Work instructions:
Identify every line in the listing below that contains the word "real", and copy each of those lines.

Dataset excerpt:
************

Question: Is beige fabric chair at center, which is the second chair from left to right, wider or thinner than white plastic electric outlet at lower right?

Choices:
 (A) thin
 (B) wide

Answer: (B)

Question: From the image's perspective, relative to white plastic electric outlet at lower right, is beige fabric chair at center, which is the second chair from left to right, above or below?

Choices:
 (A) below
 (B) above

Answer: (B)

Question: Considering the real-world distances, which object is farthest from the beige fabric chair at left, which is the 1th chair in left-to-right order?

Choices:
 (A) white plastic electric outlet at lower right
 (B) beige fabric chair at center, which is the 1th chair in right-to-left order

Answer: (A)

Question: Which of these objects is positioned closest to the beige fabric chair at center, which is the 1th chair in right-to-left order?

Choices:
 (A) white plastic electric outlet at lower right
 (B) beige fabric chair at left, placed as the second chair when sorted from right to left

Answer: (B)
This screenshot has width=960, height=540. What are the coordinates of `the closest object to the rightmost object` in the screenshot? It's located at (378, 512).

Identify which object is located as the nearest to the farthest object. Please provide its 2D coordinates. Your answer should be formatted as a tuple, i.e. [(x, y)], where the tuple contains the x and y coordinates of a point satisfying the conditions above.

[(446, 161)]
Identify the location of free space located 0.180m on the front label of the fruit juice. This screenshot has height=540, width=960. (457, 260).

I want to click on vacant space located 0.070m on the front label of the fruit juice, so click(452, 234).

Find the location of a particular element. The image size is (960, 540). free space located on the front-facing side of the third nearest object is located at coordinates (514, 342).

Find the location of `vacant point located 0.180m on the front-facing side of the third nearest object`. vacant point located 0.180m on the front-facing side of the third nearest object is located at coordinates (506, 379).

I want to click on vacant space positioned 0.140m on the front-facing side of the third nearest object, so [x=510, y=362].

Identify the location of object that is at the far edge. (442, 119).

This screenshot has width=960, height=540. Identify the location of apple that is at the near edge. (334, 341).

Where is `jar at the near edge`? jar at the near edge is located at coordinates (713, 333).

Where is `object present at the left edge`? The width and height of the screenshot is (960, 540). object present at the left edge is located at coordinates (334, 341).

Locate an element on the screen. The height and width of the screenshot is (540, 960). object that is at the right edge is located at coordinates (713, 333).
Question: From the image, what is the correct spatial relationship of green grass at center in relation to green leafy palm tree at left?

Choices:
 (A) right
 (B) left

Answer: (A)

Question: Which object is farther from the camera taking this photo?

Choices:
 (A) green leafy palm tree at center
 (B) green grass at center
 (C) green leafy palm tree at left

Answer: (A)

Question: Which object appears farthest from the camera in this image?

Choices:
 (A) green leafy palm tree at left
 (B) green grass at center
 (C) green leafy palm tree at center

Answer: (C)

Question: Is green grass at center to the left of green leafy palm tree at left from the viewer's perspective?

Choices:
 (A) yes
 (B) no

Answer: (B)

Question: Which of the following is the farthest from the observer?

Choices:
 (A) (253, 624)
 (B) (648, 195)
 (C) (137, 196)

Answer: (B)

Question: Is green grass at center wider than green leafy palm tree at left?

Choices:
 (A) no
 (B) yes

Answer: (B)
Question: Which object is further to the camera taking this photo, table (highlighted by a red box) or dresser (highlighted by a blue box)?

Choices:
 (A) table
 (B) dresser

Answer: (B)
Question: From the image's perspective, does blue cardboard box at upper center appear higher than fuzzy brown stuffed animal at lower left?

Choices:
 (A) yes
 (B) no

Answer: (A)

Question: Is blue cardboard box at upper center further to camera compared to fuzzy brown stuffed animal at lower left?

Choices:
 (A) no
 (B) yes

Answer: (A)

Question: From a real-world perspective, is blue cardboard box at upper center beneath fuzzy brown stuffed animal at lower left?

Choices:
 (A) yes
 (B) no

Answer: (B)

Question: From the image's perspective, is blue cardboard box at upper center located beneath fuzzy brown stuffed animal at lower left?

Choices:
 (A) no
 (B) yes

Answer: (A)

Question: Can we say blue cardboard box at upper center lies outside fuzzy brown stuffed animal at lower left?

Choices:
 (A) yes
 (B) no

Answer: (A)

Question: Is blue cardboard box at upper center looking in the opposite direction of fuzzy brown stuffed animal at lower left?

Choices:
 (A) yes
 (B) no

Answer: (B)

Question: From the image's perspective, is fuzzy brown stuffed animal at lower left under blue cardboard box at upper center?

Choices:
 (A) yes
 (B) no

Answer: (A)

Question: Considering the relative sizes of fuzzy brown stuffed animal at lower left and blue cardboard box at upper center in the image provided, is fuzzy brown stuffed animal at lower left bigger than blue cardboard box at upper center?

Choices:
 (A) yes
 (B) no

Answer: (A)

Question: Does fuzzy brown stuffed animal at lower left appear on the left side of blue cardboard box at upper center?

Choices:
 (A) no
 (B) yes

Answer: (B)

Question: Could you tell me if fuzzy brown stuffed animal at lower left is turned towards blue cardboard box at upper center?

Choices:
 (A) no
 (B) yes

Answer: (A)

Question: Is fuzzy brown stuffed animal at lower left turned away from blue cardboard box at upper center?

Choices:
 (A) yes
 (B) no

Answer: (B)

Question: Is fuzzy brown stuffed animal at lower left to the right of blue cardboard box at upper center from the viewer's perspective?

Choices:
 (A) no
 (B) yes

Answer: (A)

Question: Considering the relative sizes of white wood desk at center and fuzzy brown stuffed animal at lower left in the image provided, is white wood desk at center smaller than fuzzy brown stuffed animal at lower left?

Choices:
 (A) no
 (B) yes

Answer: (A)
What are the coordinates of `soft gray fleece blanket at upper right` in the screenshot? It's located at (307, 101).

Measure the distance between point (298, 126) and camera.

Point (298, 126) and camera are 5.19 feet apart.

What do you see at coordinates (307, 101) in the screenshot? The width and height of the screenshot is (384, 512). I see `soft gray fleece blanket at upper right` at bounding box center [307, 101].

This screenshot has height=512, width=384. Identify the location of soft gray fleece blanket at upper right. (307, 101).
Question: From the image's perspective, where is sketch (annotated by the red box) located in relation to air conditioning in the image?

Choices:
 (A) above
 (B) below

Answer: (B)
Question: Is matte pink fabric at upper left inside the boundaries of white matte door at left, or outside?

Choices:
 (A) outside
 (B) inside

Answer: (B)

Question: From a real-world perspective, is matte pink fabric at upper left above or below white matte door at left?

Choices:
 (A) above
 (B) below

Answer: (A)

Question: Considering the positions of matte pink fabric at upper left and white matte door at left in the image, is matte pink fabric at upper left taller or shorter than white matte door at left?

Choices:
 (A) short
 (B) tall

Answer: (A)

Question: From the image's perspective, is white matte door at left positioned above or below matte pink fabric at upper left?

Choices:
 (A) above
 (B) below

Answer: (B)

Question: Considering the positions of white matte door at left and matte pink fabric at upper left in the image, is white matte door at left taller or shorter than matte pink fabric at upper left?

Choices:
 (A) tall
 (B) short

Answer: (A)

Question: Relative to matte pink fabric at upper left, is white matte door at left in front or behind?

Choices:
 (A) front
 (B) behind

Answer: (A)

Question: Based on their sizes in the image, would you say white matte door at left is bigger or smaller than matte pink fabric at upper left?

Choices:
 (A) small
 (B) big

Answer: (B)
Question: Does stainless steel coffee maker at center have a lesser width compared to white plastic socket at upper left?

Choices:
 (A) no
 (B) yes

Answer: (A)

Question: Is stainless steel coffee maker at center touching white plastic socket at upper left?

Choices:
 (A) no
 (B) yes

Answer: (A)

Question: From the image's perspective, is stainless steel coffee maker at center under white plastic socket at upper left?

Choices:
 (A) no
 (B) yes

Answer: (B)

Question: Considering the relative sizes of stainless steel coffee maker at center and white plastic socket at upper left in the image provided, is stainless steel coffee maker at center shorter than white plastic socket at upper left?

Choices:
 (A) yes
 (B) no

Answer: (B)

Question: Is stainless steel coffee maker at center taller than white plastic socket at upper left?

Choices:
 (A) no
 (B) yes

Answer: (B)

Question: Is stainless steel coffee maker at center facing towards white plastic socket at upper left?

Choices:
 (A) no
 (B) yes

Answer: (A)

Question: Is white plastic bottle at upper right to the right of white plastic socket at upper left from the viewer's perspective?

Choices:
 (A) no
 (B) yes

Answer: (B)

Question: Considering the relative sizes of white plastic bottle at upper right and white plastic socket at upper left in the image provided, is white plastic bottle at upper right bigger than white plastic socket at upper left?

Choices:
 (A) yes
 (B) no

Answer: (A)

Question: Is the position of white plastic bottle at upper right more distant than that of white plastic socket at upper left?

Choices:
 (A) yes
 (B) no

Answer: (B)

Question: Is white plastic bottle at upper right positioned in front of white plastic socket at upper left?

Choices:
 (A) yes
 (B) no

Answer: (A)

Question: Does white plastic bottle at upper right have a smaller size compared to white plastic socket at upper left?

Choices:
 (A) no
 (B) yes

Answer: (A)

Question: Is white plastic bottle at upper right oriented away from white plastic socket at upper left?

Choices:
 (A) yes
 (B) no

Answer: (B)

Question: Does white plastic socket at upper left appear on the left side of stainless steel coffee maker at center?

************

Solution to the problem:
Question: Considering the real-world distances, which object is farthest from the beige fabric chair at left, which is the 1th chair in left-to-right order?
Question: From a real-world perspective, is blue cardboard box at upper center beneath fuzzy brown stuffed animal at lower left?
Question: From a real-world perspective, is matte pink fabric at upper left above or below white matte door at left?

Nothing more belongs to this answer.